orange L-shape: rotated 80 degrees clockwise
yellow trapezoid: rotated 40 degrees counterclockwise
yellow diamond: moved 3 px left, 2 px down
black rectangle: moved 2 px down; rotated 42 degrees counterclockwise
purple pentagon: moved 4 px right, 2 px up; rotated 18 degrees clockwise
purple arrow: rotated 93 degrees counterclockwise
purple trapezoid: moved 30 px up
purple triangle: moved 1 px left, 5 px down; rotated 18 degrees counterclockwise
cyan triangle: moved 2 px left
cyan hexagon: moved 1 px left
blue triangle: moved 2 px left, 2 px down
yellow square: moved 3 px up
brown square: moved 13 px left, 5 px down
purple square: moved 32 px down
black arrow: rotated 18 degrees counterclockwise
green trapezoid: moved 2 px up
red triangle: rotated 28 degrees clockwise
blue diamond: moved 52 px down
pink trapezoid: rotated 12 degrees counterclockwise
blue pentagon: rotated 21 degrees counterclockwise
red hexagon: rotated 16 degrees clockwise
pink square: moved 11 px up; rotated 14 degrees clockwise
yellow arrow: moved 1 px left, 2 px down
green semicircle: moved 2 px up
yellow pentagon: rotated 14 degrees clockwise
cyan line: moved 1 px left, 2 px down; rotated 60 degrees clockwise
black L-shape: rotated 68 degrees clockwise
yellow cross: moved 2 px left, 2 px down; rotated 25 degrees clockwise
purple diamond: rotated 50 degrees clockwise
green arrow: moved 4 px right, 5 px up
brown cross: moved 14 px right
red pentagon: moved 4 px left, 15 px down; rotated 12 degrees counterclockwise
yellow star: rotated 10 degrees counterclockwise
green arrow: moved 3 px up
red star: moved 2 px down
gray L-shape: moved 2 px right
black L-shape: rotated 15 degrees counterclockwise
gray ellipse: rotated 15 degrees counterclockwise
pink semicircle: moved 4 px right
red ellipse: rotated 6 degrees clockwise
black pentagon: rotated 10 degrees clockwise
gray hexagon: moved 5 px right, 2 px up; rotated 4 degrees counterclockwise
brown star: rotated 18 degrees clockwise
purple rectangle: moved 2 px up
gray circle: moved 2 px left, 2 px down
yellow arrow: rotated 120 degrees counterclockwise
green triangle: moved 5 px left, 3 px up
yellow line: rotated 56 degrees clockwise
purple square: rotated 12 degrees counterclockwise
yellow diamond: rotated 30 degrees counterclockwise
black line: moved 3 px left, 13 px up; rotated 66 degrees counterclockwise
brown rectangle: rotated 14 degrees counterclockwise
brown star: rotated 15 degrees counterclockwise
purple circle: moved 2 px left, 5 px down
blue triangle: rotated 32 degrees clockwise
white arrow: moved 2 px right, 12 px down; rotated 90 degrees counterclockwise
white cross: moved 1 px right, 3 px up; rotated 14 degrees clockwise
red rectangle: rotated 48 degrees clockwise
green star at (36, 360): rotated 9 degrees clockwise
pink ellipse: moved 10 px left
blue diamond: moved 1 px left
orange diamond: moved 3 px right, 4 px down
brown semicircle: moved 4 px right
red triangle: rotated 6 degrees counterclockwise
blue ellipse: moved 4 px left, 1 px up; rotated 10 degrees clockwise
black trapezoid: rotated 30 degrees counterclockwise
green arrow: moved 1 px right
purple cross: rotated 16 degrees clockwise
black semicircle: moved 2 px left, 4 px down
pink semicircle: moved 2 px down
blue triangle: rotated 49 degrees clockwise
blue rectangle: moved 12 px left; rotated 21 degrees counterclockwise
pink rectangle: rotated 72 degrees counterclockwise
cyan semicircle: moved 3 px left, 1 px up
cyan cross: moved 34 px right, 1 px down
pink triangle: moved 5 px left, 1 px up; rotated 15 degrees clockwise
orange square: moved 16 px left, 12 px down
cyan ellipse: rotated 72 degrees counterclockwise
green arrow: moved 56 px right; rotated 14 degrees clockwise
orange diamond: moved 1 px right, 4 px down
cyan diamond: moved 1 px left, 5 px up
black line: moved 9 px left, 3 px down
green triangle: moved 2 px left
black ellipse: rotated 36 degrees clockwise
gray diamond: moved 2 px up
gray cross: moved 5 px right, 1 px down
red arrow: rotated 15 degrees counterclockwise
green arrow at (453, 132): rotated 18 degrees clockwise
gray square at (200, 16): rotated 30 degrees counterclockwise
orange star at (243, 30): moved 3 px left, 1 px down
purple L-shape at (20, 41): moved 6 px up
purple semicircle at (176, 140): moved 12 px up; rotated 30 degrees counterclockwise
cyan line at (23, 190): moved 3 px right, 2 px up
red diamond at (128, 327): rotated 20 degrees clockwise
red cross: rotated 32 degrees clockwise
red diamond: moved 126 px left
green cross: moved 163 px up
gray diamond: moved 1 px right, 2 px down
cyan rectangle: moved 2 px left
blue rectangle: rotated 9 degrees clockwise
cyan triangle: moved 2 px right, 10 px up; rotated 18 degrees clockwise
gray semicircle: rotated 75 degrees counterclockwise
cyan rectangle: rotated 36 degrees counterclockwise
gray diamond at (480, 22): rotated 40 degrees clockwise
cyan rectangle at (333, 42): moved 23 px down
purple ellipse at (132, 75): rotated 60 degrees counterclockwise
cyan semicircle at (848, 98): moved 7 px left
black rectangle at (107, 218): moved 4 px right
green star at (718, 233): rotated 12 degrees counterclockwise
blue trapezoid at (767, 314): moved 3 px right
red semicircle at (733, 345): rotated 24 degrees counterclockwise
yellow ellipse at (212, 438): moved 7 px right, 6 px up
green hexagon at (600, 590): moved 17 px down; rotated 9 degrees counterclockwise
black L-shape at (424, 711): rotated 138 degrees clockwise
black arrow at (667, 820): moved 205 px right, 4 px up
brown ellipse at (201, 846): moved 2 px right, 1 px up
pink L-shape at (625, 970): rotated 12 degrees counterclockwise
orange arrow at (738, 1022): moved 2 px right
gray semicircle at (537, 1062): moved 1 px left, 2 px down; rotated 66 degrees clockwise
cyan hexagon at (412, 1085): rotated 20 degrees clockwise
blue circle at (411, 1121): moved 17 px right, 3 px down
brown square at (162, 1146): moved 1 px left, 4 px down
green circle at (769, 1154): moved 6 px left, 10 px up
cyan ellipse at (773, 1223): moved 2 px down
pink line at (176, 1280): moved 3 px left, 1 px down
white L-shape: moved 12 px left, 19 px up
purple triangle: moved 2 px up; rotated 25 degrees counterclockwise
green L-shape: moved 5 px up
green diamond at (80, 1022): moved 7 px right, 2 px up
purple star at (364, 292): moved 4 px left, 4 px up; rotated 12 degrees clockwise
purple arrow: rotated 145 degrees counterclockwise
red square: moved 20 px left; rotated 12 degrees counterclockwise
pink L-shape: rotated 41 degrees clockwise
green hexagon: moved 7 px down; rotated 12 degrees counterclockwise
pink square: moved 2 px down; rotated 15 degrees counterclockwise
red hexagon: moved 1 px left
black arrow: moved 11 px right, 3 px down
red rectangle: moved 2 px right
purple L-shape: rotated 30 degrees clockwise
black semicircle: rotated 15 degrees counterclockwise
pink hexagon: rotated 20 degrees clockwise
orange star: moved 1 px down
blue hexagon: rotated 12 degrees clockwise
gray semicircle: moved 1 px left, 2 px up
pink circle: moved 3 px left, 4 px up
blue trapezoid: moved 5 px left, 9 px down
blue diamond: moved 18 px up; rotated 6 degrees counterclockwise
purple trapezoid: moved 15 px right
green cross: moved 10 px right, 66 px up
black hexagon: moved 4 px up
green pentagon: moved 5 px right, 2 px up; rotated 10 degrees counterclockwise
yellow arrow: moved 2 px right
+++
REQUIREMENT:
Word for word, set down each line of the material.

TASK RESPONSE:
orange L-shape: rotated 80 degrees clockwise
yellow trapezoid: rotated 40 degrees counterclockwise
yellow diamond: moved 3 px left, 2 px down
black rectangle: moved 2 px down; rotated 42 degrees counterclockwise
purple pentagon: moved 4 px right, 2 px up; rotated 18 degrees clockwise
purple arrow: rotated 93 degrees counterclockwise
purple trapezoid: moved 30 px up
purple triangle: moved 1 px left, 5 px down; rotated 18 degrees counterclockwise
cyan triangle: moved 2 px left
cyan hexagon: moved 1 px left
blue triangle: moved 2 px left, 2 px down
yellow square: moved 3 px up
brown square: moved 13 px left, 5 px down
purple square: moved 32 px down
black arrow: rotated 18 degrees counterclockwise
green trapezoid: moved 2 px up
red triangle: rotated 28 degrees clockwise
blue diamond: moved 52 px down
pink trapezoid: rotated 12 degrees counterclockwise
blue pentagon: rotated 21 degrees counterclockwise
red hexagon: rotated 16 degrees clockwise
pink square: moved 11 px up; rotated 14 degrees clockwise
yellow arrow: moved 1 px left, 2 px down
green semicircle: moved 2 px up
yellow pentagon: rotated 14 degrees clockwise
cyan line: moved 1 px left, 2 px down; rotated 60 degrees clockwise
black L-shape: rotated 68 degrees clockwise
yellow cross: moved 2 px left, 2 px down; rotated 25 degrees clockwise
purple diamond: rotated 50 degrees clockwise
green arrow: moved 4 px right, 5 px up
brown cross: moved 14 px right
red pentagon: moved 4 px left, 15 px down; rotated 12 degrees counterclockwise
yellow star: rotated 10 degrees counterclockwise
green arrow: moved 3 px up
red star: moved 2 px down
gray L-shape: moved 2 px right
black L-shape: rotated 15 degrees counterclockwise
gray ellipse: rotated 15 degrees counterclockwise
pink semicircle: moved 4 px right
red ellipse: rotated 6 degrees clockwise
black pentagon: rotated 10 degrees clockwise
gray hexagon: moved 5 px right, 2 px up; rotated 4 degrees counterclockwise
brown star: rotated 18 degrees clockwise
purple rectangle: moved 2 px up
gray circle: moved 2 px left, 2 px down
yellow arrow: rotated 120 degrees counterclockwise
green triangle: moved 5 px left, 3 px up
yellow line: rotated 56 degrees clockwise
purple square: rotated 12 degrees counterclockwise
yellow diamond: rotated 30 degrees counterclockwise
black line: moved 3 px left, 13 px up; rotated 66 degrees counterclockwise
brown rectangle: rotated 14 degrees counterclockwise
brown star: rotated 15 degrees counterclockwise
purple circle: moved 2 px left, 5 px down
blue triangle: rotated 32 degrees clockwise
white arrow: moved 2 px right, 12 px down; rotated 90 degrees counterclockwise
white cross: moved 1 px right, 3 px up; rotated 14 degrees clockwise
red rectangle: rotated 48 degrees clockwise
green star at (36, 360): rotated 9 degrees clockwise
pink ellipse: moved 10 px left
blue diamond: moved 1 px left
orange diamond: moved 3 px right, 4 px down
brown semicircle: moved 4 px right
red triangle: rotated 6 degrees counterclockwise
blue ellipse: moved 4 px left, 1 px up; rotated 10 degrees clockwise
black trapezoid: rotated 30 degrees counterclockwise
green arrow: moved 1 px right
purple cross: rotated 16 degrees clockwise
black semicircle: moved 2 px left, 4 px down
pink semicircle: moved 2 px down
blue triangle: rotated 49 degrees clockwise
blue rectangle: moved 12 px left; rotated 21 degrees counterclockwise
pink rectangle: rotated 72 degrees counterclockwise
cyan semicircle: moved 3 px left, 1 px up
cyan cross: moved 34 px right, 1 px down
pink triangle: moved 5 px left, 1 px up; rotated 15 degrees clockwise
orange square: moved 16 px left, 12 px down
cyan ellipse: rotated 72 degrees counterclockwise
green arrow: moved 56 px right; rotated 14 degrees clockwise
orange diamond: moved 1 px right, 4 px down
cyan diamond: moved 1 px left, 5 px up
black line: moved 9 px left, 3 px down
green triangle: moved 2 px left
black ellipse: rotated 36 degrees clockwise
gray diamond: moved 2 px up
gray cross: moved 5 px right, 1 px down
red arrow: rotated 15 degrees counterclockwise
green arrow at (453, 132): rotated 18 degrees clockwise
gray square at (200, 16): rotated 30 degrees counterclockwise
orange star at (243, 30): moved 3 px left, 1 px down
purple L-shape at (20, 41): moved 6 px up
purple semicircle at (176, 140): moved 12 px up; rotated 30 degrees counterclockwise
cyan line at (23, 190): moved 3 px right, 2 px up
red diamond at (128, 327): rotated 20 degrees clockwise
red cross: rotated 32 degrees clockwise
red diamond: moved 126 px left
green cross: moved 163 px up
gray diamond: moved 1 px right, 2 px down
cyan rectangle: moved 2 px left
blue rectangle: rotated 9 degrees clockwise
cyan triangle: moved 2 px right, 10 px up; rotated 18 degrees clockwise
gray semicircle: rotated 75 degrees counterclockwise
cyan rectangle: rotated 36 degrees counterclockwise
gray diamond at (480, 22): rotated 40 degrees clockwise
cyan rectangle at (333, 42): moved 23 px down
purple ellipse at (132, 75): rotated 60 degrees counterclockwise
cyan semicircle at (848, 98): moved 7 px left
black rectangle at (107, 218): moved 4 px right
green star at (718, 233): rotated 12 degrees counterclockwise
blue trapezoid at (767, 314): moved 3 px right
red semicircle at (733, 345): rotated 24 degrees counterclockwise
yellow ellipse at (212, 438): moved 7 px right, 6 px up
green hexagon at (600, 590): moved 17 px down; rotated 9 degrees counterclockwise
black L-shape at (424, 711): rotated 138 degrees clockwise
black arrow at (667, 820): moved 205 px right, 4 px up
brown ellipse at (201, 846): moved 2 px right, 1 px up
pink L-shape at (625, 970): rotated 12 degrees counterclockwise
orange arrow at (738, 1022): moved 2 px right
gray semicircle at (537, 1062): moved 1 px left, 2 px down; rotated 66 degrees clockwise
cyan hexagon at (412, 1085): rotated 20 degrees clockwise
blue circle at (411, 1121): moved 17 px right, 3 px down
brown square at (162, 1146): moved 1 px left, 4 px down
green circle at (769, 1154): moved 6 px left, 10 px up
cyan ellipse at (773, 1223): moved 2 px down
pink line at (176, 1280): moved 3 px left, 1 px down
white L-shape: moved 12 px left, 19 px up
purple triangle: moved 2 px up; rotated 25 degrees counterclockwise
green L-shape: moved 5 px up
green diamond at (80, 1022): moved 7 px right, 2 px up
purple star at (364, 292): moved 4 px left, 4 px up; rotated 12 degrees clockwise
purple arrow: rotated 145 degrees counterclockwise
red square: moved 20 px left; rotated 12 degrees counterclockwise
pink L-shape: rotated 41 degrees clockwise
green hexagon: moved 7 px down; rotated 12 degrees counterclockwise
pink square: moved 2 px down; rotated 15 degrees counterclockwise
red hexagon: moved 1 px left
black arrow: moved 11 px right, 3 px down
red rectangle: moved 2 px right
purple L-shape: rotated 30 degrees clockwise
black semicircle: rotated 15 degrees counterclockwise
pink hexagon: rotated 20 degrees clockwise
orange star: moved 1 px down
blue hexagon: rotated 12 degrees clockwise
gray semicircle: moved 1 px left, 2 px up
pink circle: moved 3 px left, 4 px up
blue trapezoid: moved 5 px left, 9 px down
blue diamond: moved 18 px up; rotated 6 degrees counterclockwise
purple trapezoid: moved 15 px right
green cross: moved 10 px right, 66 px up
black hexagon: moved 4 px up
green pentagon: moved 5 px right, 2 px up; rotated 10 degrees counterclockwise
yellow arrow: moved 2 px right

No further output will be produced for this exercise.